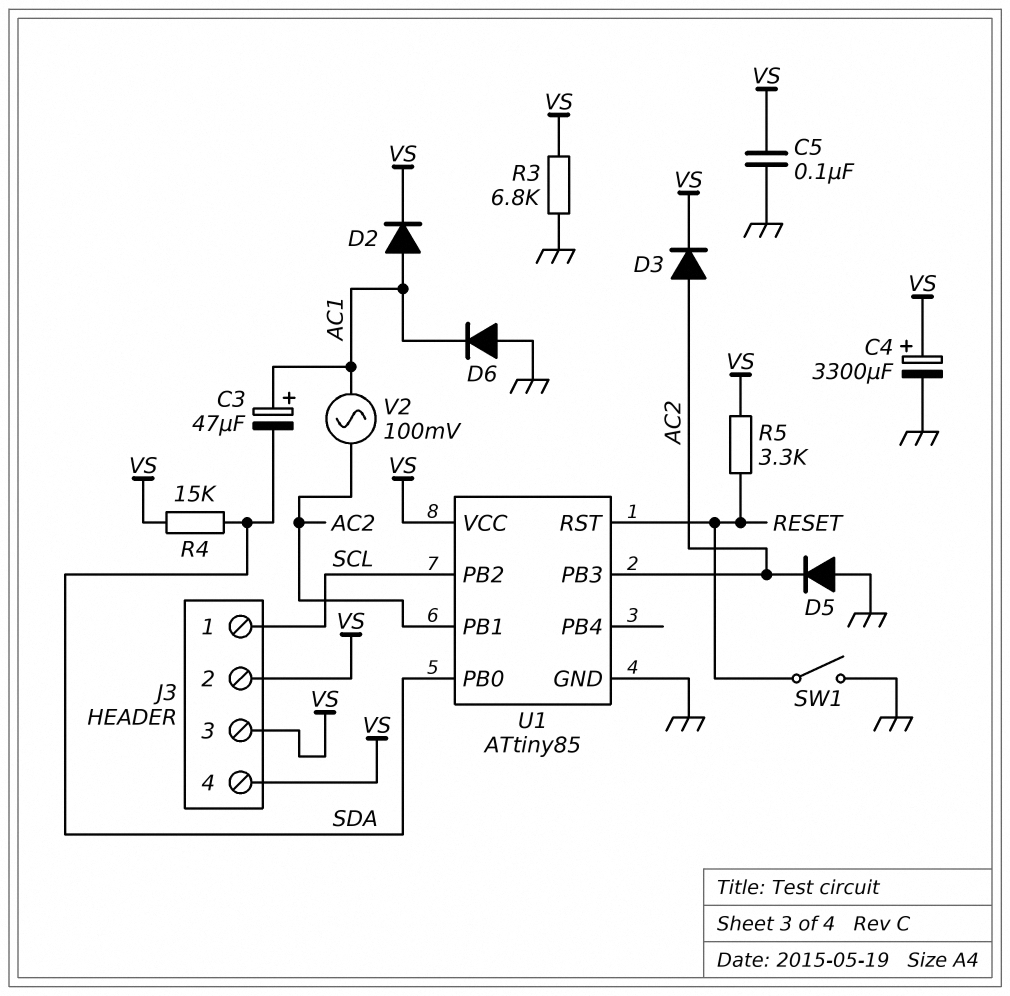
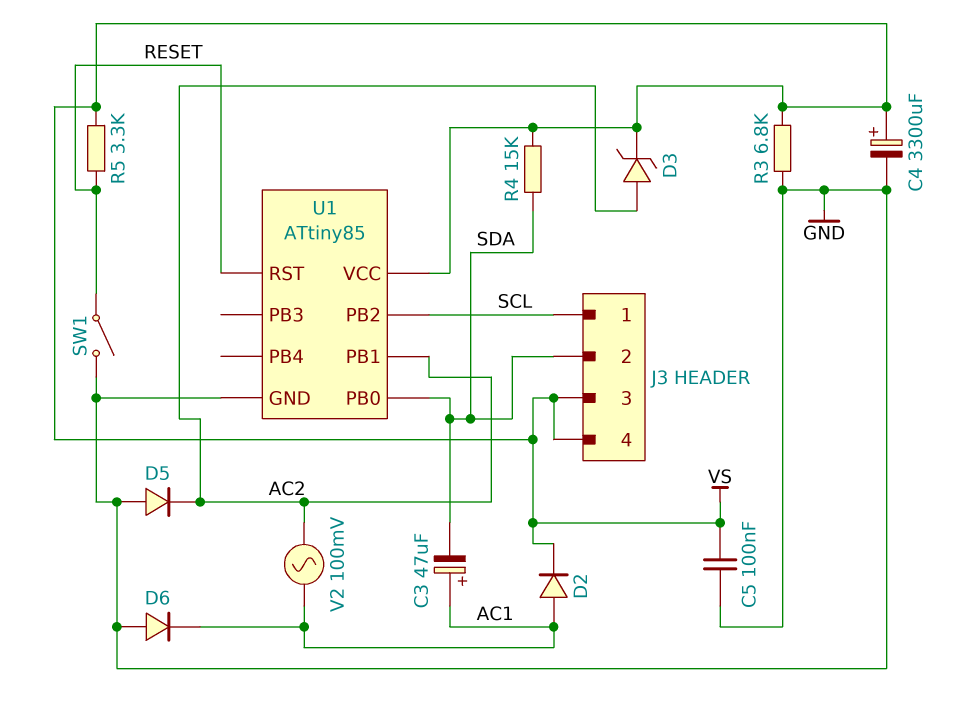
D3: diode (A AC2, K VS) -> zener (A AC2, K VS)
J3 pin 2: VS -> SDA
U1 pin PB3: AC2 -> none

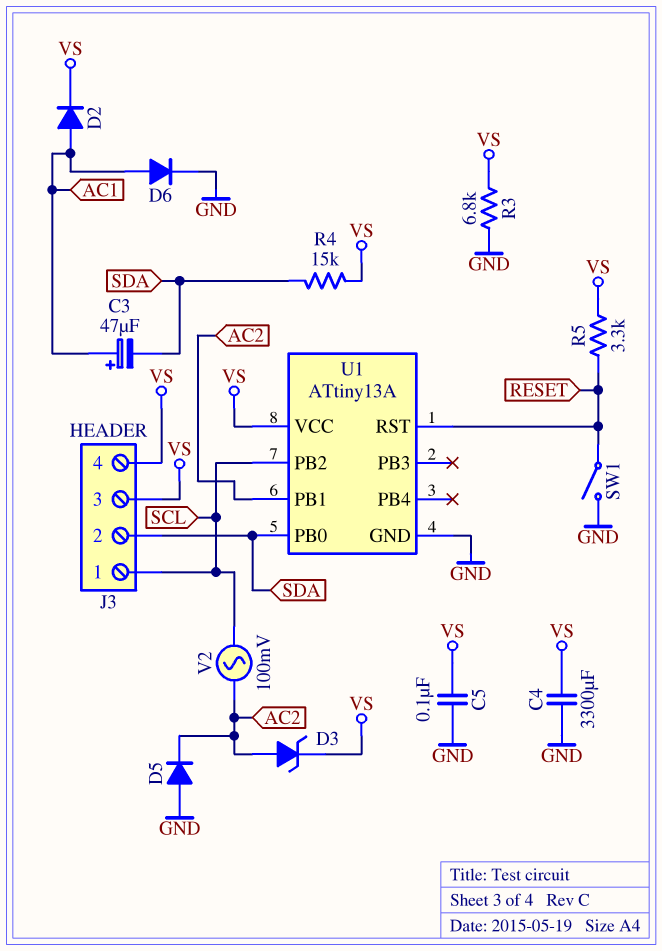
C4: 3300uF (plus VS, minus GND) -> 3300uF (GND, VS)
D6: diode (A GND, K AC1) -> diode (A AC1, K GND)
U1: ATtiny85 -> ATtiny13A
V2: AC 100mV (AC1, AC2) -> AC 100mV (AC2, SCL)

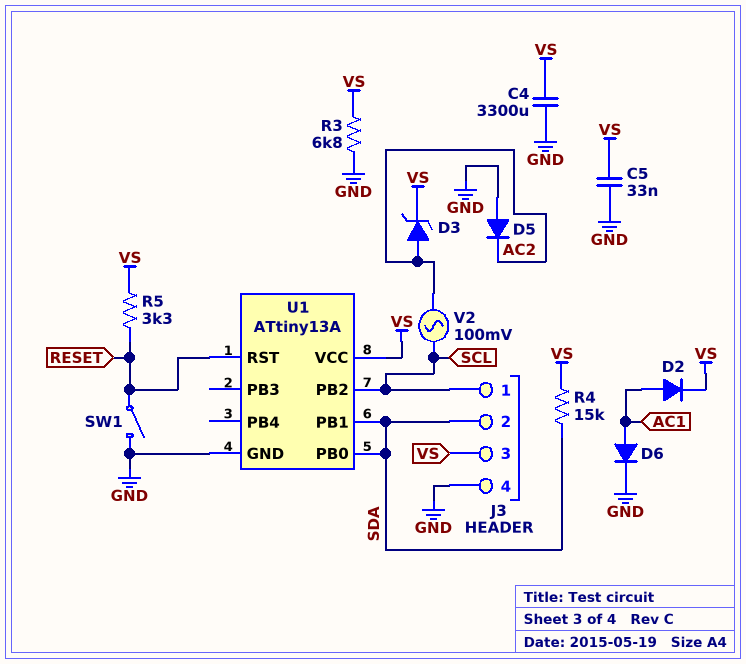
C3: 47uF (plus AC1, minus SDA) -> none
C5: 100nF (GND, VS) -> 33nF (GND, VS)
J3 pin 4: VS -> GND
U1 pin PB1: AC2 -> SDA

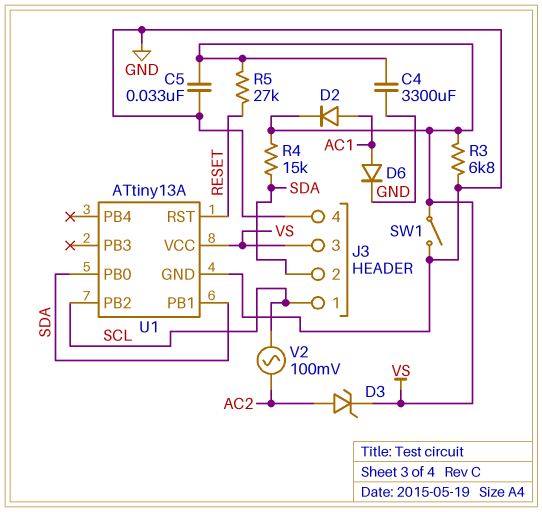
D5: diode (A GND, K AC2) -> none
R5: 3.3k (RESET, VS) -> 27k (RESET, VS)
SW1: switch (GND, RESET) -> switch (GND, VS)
--
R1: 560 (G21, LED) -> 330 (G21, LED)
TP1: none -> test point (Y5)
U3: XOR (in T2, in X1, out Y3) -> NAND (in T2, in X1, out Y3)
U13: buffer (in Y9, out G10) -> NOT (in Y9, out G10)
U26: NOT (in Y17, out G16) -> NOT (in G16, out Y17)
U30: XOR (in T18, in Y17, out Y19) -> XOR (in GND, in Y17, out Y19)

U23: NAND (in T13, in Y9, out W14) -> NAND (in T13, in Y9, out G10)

WHAT YOU NEED TO DO: Would you print exactly the lines in the listing above, from the line bearing "D3: diode (A" through the line bearing "SW1: switch (GND, RESET) -> switch (GND, VS)", leaving out all pictures?

REPLY TO THE EXERCISE:
D3: diode (A AC2, K VS) -> zener (A AC2, K VS)
J3 pin 2: VS -> SDA
U1 pin PB3: AC2 -> none

C4: 3300uF (plus VS, minus GND) -> 3300uF (GND, VS)
D6: diode (A GND, K AC1) -> diode (A AC1, K GND)
U1: ATtiny85 -> ATtiny13A
V2: AC 100mV (AC1, AC2) -> AC 100mV (AC2, SCL)

C3: 47uF (plus AC1, minus SDA) -> none
C5: 100nF (GND, VS) -> 33nF (GND, VS)
J3 pin 4: VS -> GND
U1 pin PB1: AC2 -> SDA

D5: diode (A GND, K AC2) -> none
R5: 3.3k (RESET, VS) -> 27k (RESET, VS)
SW1: switch (GND, RESET) -> switch (GND, VS)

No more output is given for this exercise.